---- Data shown

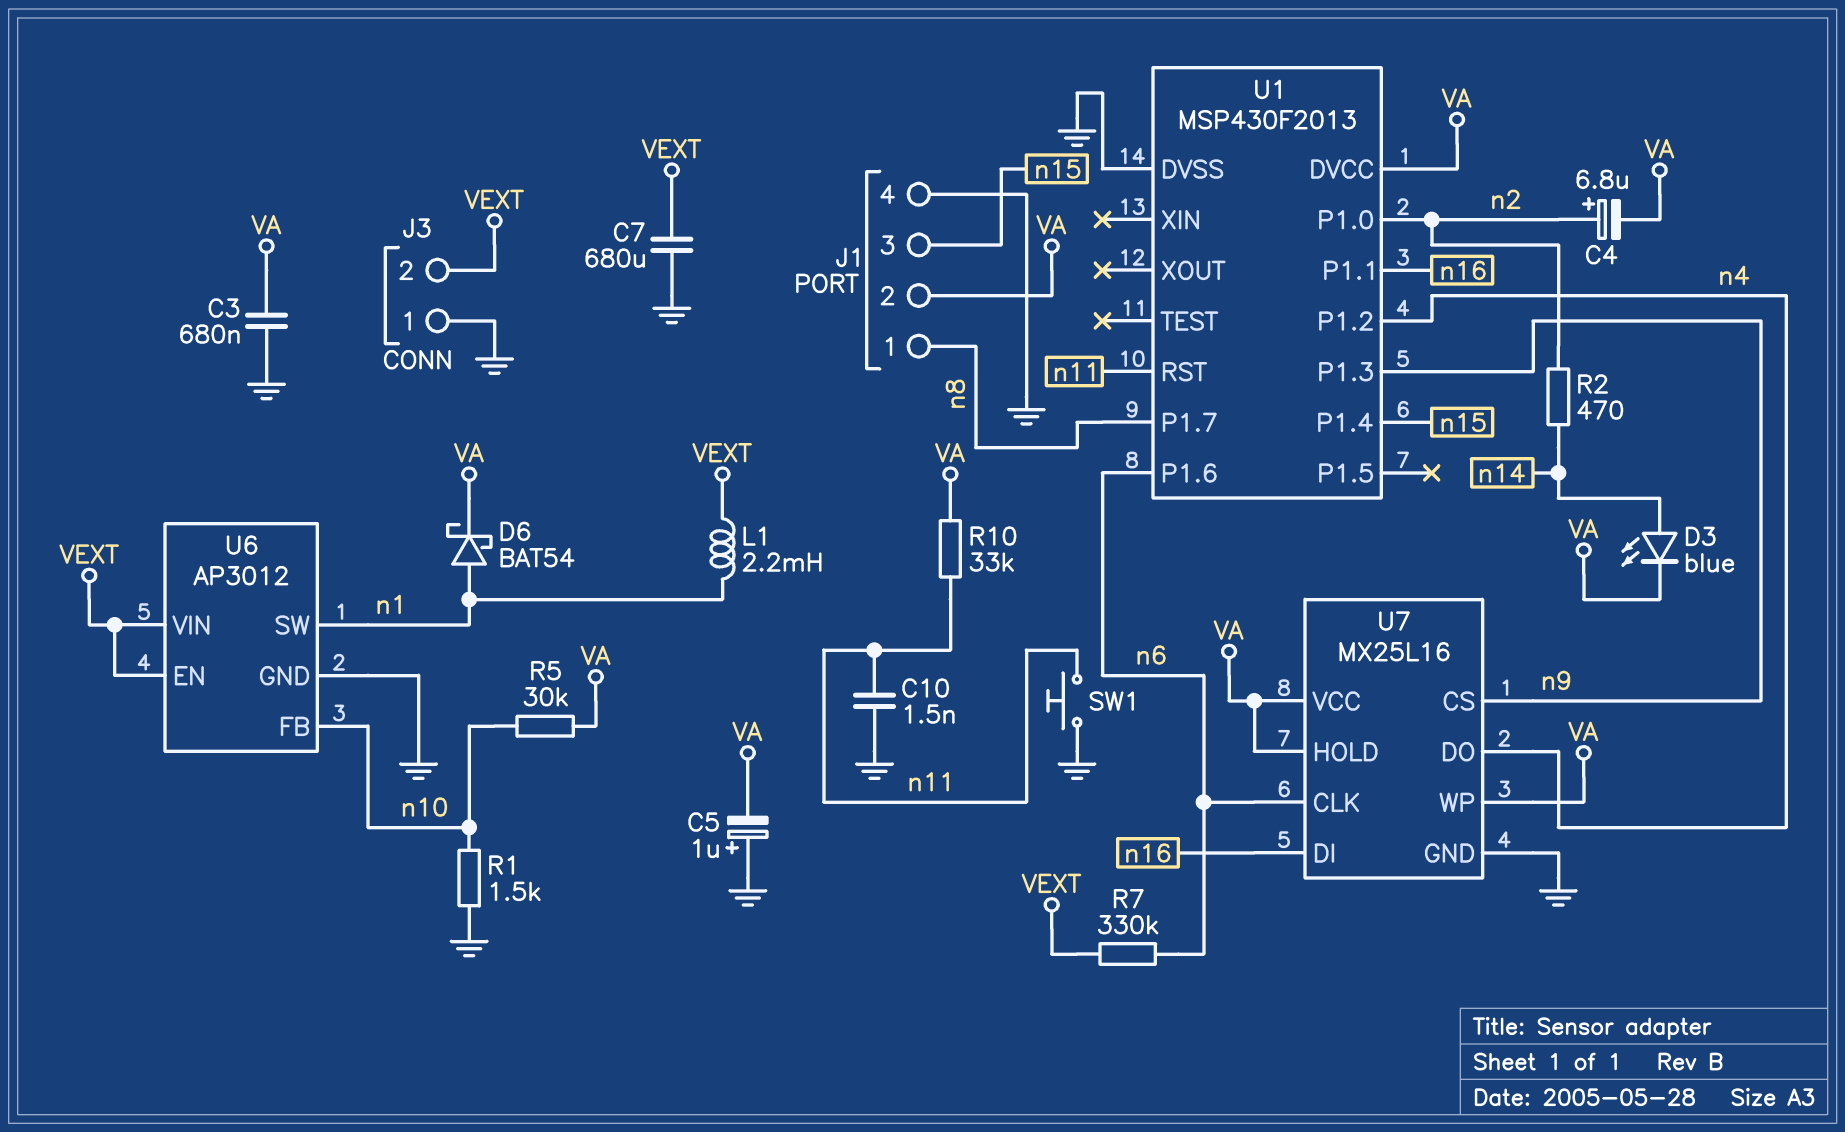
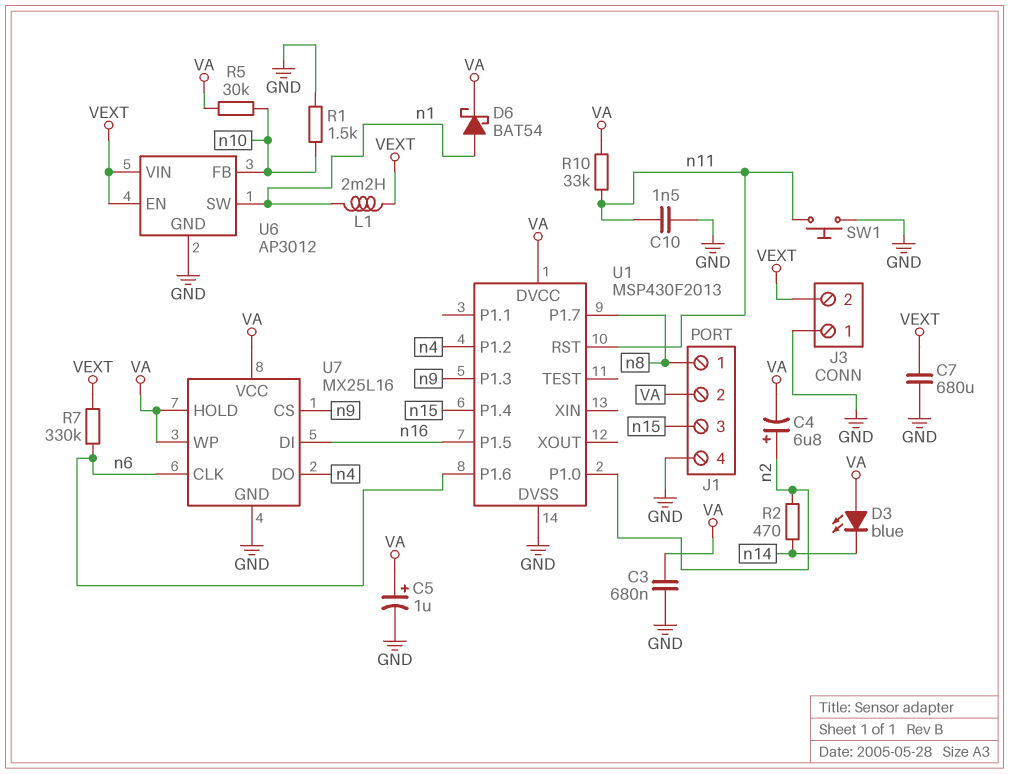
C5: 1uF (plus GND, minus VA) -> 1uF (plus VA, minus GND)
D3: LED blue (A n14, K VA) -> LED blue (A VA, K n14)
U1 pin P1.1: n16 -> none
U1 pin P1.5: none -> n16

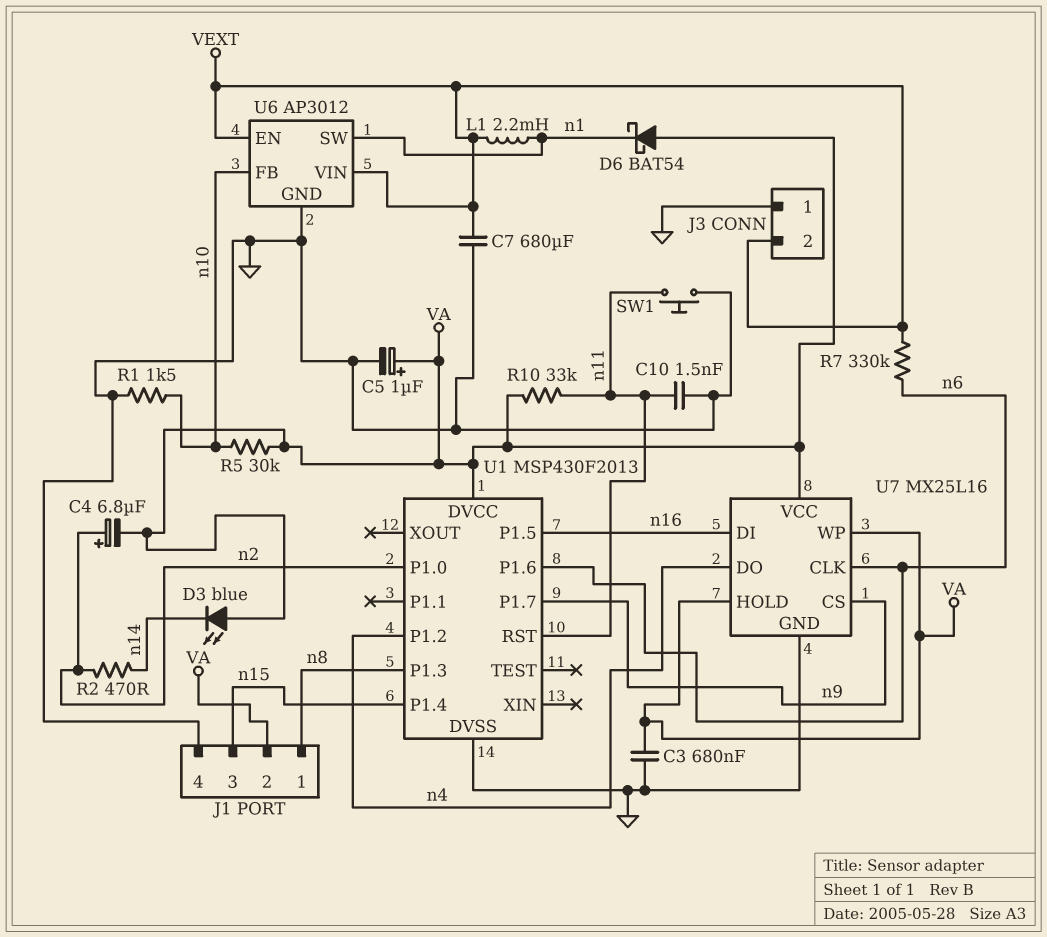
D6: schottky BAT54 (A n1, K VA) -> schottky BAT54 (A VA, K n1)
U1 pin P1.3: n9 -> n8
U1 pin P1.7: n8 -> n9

--------

■ Work request ■
Please transcribe the listing above verbatim and exclude every picture.

■ Result of this exercise ■
C5: 1uF (plus GND, minus VA) -> 1uF (plus VA, minus GND)
D3: LED blue (A n14, K VA) -> LED blue (A VA, K n14)
U1 pin P1.1: n16 -> none
U1 pin P1.5: none -> n16

D6: schottky BAT54 (A n1, K VA) -> schottky BAT54 (A VA, K n1)
U1 pin P1.3: n9 -> n8
U1 pin P1.7: n8 -> n9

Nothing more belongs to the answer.